[[ DATASET open ]]

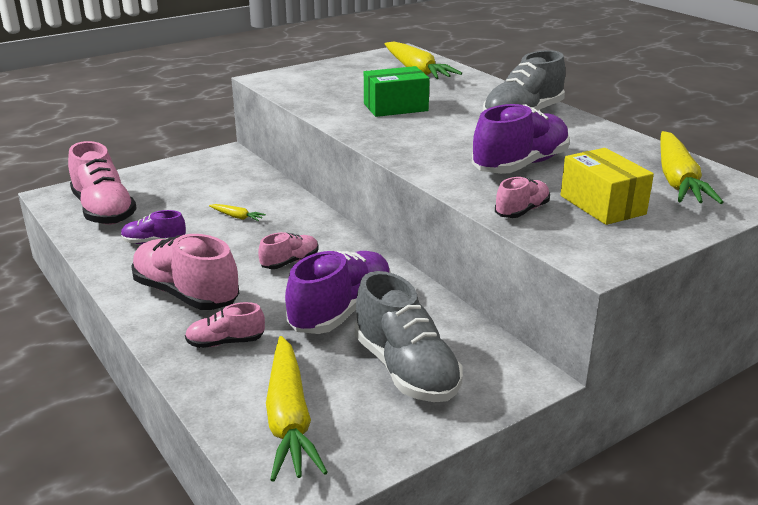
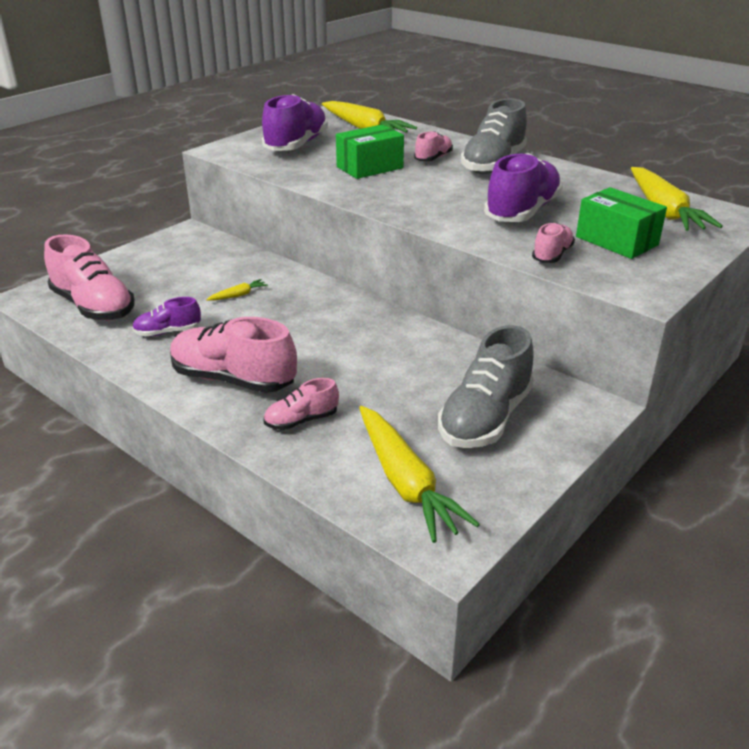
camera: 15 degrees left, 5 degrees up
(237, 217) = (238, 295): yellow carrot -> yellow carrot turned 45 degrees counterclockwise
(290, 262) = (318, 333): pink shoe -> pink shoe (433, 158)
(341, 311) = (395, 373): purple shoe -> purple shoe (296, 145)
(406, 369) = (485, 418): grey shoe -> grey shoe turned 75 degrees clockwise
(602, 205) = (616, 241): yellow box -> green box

[[ DATASET closed ]]

◆ TASK ITEM ◆
No pictures belong in the copy; output every record exactly.

◆ RESULT OF THE TASK ◆
camera: 15 degrees left, 5 degrees up
(237, 217) = (238, 295): yellow carrot -> yellow carrot turned 45 degrees counterclockwise
(290, 262) = (318, 333): pink shoe -> pink shoe (433, 158)
(341, 311) = (395, 373): purple shoe -> purple shoe (296, 145)
(406, 369) = (485, 418): grey shoe -> grey shoe turned 75 degrees clockwise
(602, 205) = (616, 241): yellow box -> green box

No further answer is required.